[Excerpts from a dataset]
________________

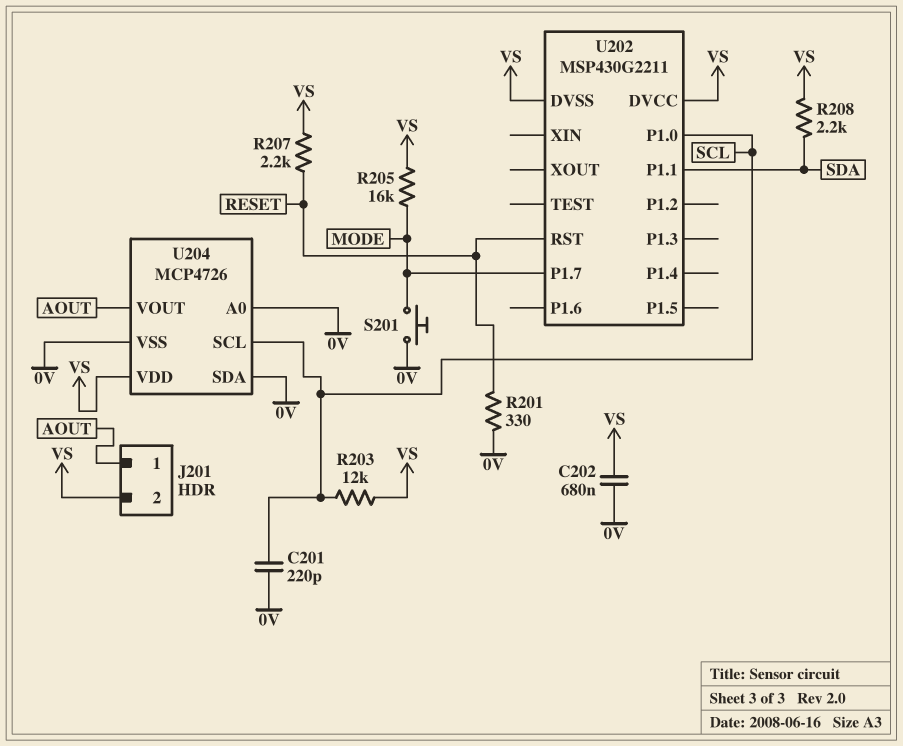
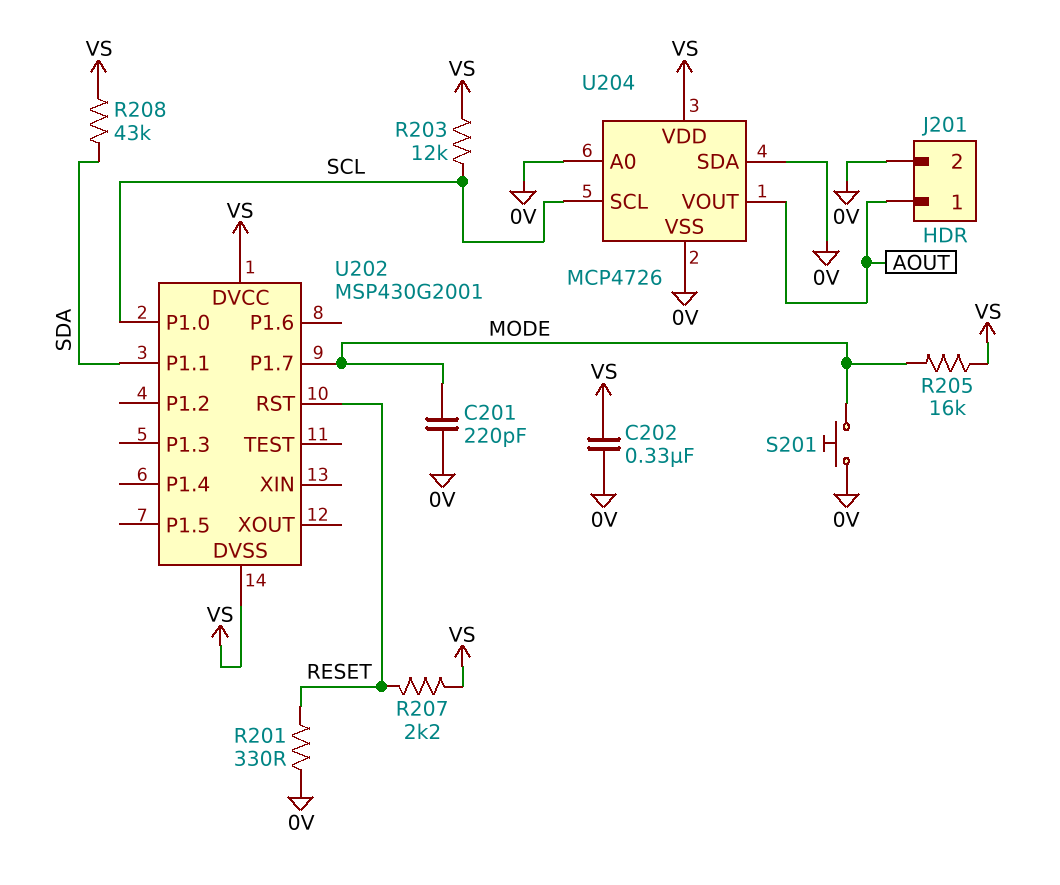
C201: 220pF (0V, SCL) -> 220pF (0V, MODE)
C202: 680nF (0V, VS) -> 330nF (0V, VS)
J201 pin 2: VS -> 0V
R208: 2.2k (SDA, VS) -> 43k (SDA, VS)
U202: MSP430G2211 -> MSP430G2001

________________

An exact copy of every entry, without pictures, should be your output.

— Task answer —
C201: 220pF (0V, SCL) -> 220pF (0V, MODE)
C202: 680nF (0V, VS) -> 330nF (0V, VS)
J201 pin 2: VS -> 0V
R208: 2.2k (SDA, VS) -> 43k (SDA, VS)
U202: MSP430G2211 -> MSP430G2001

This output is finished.